Directive: Only the lines from the line holding "Segment every instance" through the final line of the entries below are to be returned, exactly as they stand.
── Source records
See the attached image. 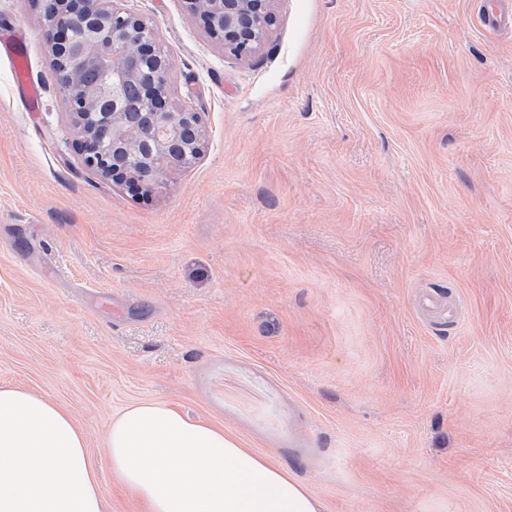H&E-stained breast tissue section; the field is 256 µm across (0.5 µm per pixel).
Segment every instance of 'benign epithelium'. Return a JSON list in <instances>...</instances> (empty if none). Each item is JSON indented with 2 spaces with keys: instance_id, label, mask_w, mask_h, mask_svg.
Returning a JSON list of instances; mask_svg holds the SVG:
<instances>
[{
  "instance_id": "benign-epithelium-1",
  "label": "benign epithelium",
  "mask_w": 512,
  "mask_h": 512,
  "mask_svg": "<svg viewBox=\"0 0 512 512\" xmlns=\"http://www.w3.org/2000/svg\"><path fill=\"white\" fill-rule=\"evenodd\" d=\"M125 0H52L45 36L51 63L64 60V99L80 133L85 164L103 179L149 187L171 169L201 156L205 122L189 105L170 100L171 63L154 25ZM275 0H184L224 52L243 58L258 51L276 23ZM94 43L97 52L86 46ZM105 69V86L84 90L75 66Z\"/></svg>"
}]
</instances>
────
Task solution:
Segment every instance of 'benign epithelium'. Return a JSON list in <instances>...</instances> (empty if none). Each item is JSON indented with 2 spaces with keys: instance_id, label, mask_w, mask_h, mask_svg.
Returning a JSON list of instances; mask_svg holds the SVG:
<instances>
[{
  "instance_id": "benign-epithelium-1",
  "label": "benign epithelium",
  "mask_w": 512,
  "mask_h": 512,
  "mask_svg": "<svg viewBox=\"0 0 512 512\" xmlns=\"http://www.w3.org/2000/svg\"><path fill=\"white\" fill-rule=\"evenodd\" d=\"M125 0H52L45 36L51 63L64 60V99L80 133L85 164L103 179L149 187L171 169L201 156L205 122L189 105L170 100L171 63L154 25ZM275 0H184L224 52L243 58L258 51L276 23ZM94 43L97 52L86 46ZM105 69V86L84 90L75 66Z\"/></svg>"
}]
</instances>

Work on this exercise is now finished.